Your response should be a copy of each line in the listing below that includes the word "AOUT".

* [Recorded information]:

Segment Open

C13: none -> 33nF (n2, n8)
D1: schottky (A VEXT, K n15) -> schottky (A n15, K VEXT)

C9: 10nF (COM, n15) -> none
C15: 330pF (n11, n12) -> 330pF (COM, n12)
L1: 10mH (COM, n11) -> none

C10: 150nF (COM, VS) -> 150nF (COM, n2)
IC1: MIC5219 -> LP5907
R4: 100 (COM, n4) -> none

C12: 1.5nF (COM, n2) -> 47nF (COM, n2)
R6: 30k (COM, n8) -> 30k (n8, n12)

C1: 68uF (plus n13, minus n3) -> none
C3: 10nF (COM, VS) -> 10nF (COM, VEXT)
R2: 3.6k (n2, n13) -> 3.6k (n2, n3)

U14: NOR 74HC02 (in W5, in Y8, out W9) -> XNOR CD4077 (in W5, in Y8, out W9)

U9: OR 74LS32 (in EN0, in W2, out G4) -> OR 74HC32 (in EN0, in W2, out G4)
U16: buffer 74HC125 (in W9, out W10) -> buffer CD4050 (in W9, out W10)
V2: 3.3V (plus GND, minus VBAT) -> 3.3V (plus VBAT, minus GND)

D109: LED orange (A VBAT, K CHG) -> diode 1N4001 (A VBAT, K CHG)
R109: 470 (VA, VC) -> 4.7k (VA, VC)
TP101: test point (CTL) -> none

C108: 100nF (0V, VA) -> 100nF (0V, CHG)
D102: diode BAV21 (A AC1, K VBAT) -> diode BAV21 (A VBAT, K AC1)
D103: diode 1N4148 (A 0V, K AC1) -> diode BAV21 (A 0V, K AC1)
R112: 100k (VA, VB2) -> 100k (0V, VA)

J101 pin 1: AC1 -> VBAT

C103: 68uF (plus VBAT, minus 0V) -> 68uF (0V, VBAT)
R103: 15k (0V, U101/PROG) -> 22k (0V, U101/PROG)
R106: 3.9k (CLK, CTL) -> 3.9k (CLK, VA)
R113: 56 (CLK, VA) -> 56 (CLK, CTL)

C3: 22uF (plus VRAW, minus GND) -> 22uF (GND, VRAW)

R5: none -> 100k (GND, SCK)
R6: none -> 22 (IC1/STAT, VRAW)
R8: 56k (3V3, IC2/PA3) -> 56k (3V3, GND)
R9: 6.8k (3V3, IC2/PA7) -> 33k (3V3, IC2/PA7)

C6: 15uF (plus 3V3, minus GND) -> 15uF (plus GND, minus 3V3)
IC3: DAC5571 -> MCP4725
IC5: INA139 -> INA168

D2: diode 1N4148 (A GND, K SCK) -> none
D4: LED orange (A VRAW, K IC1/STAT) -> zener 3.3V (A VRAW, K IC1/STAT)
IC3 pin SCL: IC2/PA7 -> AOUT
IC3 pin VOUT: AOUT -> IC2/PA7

Segment Closed

* [Response]:
IC3 pin SCL: IC2/PA7 -> AOUT
IC3 pin VOUT: AOUT -> IC2/PA7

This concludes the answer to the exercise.